◆ **WHAT YOU ARE ASKED TO DO**
All that is needed is the line containing "none -> brown slope A1:A2 level 1 top 1" and the lines after it to the end of the material, written out exactly, pictures left aside.

◆ **MATERIAL FOR THE TASK**
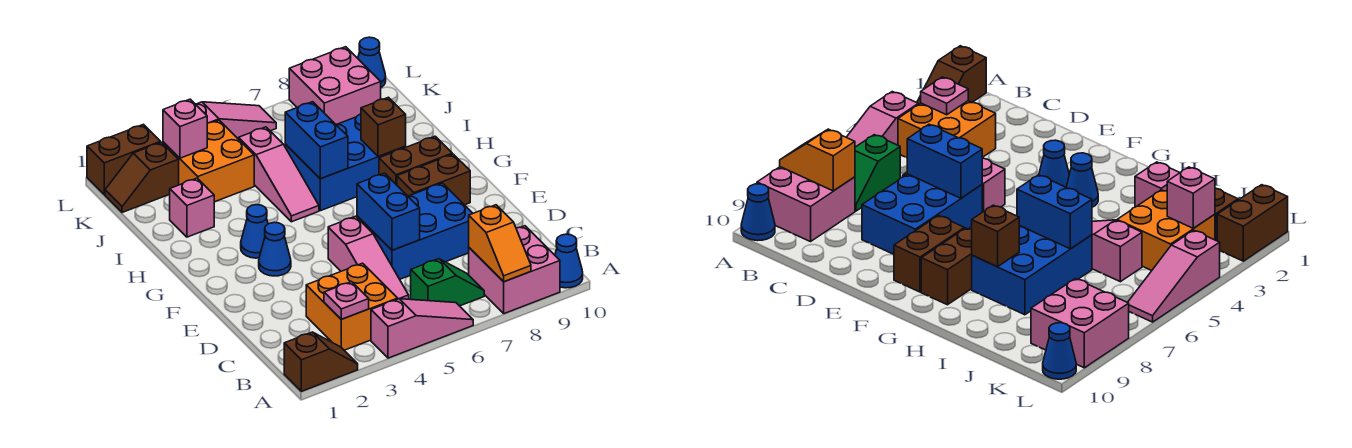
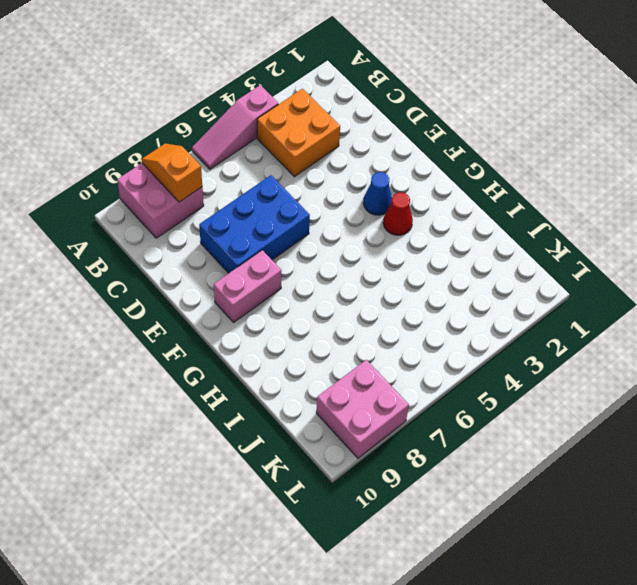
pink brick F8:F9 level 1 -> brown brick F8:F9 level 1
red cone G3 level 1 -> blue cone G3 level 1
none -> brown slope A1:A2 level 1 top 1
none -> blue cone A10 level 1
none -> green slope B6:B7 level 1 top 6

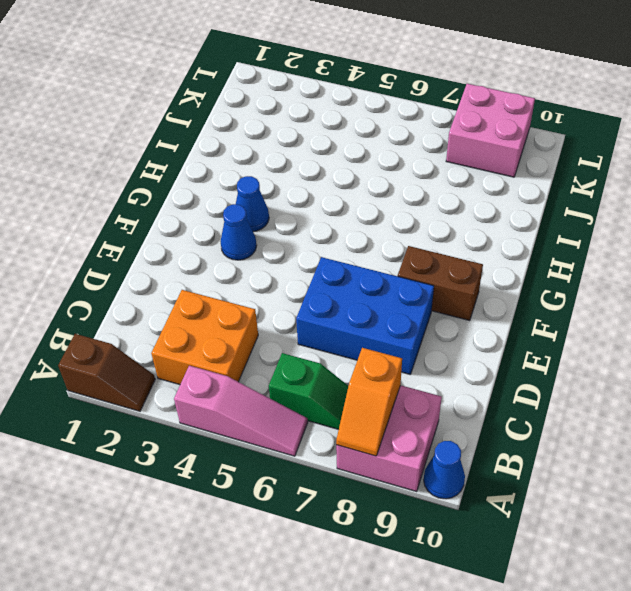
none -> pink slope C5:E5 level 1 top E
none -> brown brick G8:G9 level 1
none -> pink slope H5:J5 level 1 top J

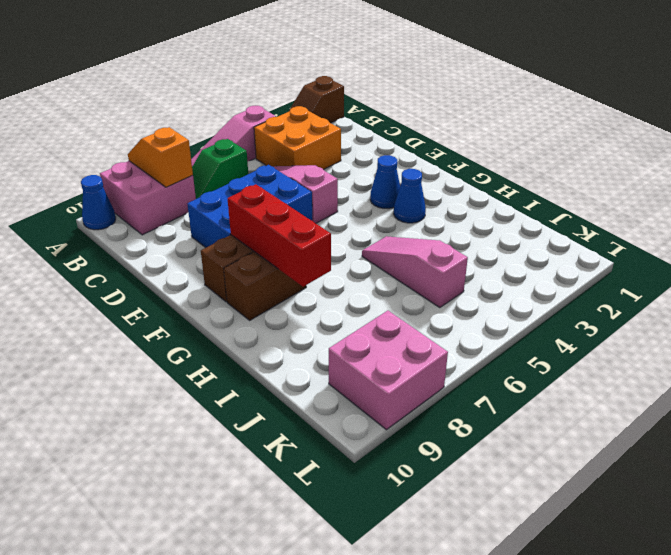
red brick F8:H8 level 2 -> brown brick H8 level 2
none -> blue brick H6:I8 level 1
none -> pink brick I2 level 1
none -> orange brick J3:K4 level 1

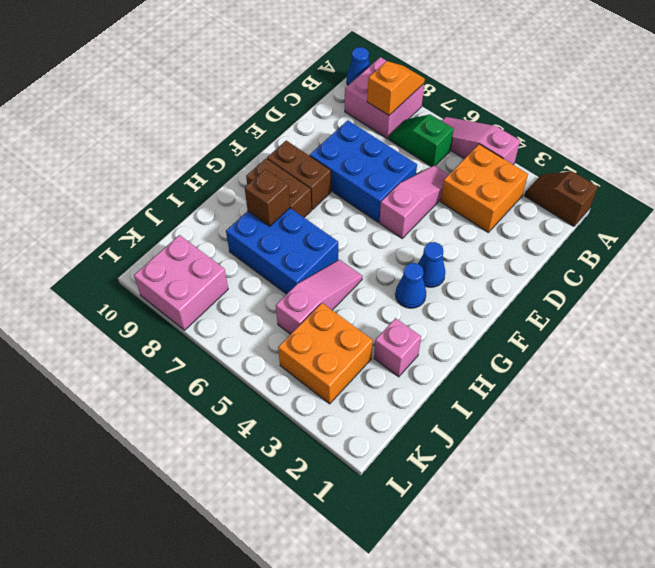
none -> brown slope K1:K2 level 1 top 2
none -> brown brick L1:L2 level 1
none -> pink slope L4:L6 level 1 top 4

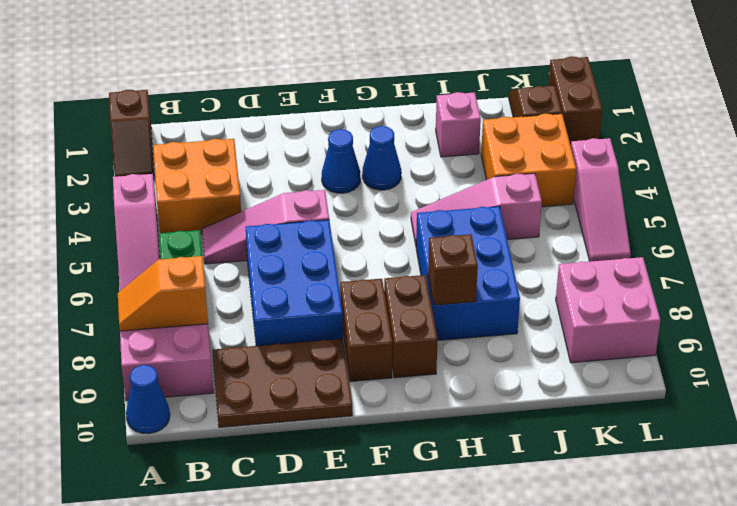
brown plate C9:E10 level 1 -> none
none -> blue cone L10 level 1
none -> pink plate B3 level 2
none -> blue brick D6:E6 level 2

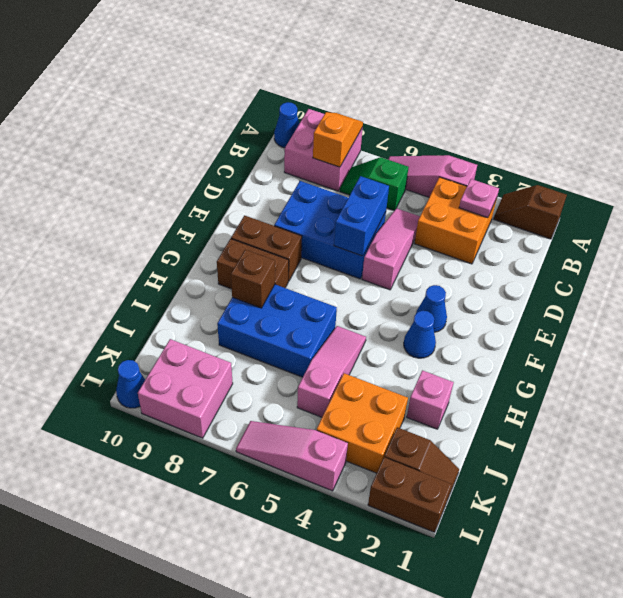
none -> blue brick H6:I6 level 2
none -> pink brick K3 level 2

◆ **EXPECTED OUTPUT**
none -> brown slope A1:A2 level 1 top 1
none -> blue cone A10 level 1
none -> green slope B6:B7 level 1 top 6

none -> pink slope C5:E5 level 1 top E
none -> brown brick G8:G9 level 1
none -> pink slope H5:J5 level 1 top J

red brick F8:H8 level 2 -> brown brick H8 level 2
none -> blue brick H6:I8 level 1
none -> pink brick I2 level 1
none -> orange brick J3:K4 level 1

none -> brown slope K1:K2 level 1 top 2
none -> brown brick L1:L2 level 1
none -> pink slope L4:L6 level 1 top 4

brown plate C9:E10 level 1 -> none
none -> blue cone L10 level 1
none -> pink plate B3 level 2
none -> blue brick D6:E6 level 2

none -> blue brick H6:I6 level 2
none -> pink brick K3 level 2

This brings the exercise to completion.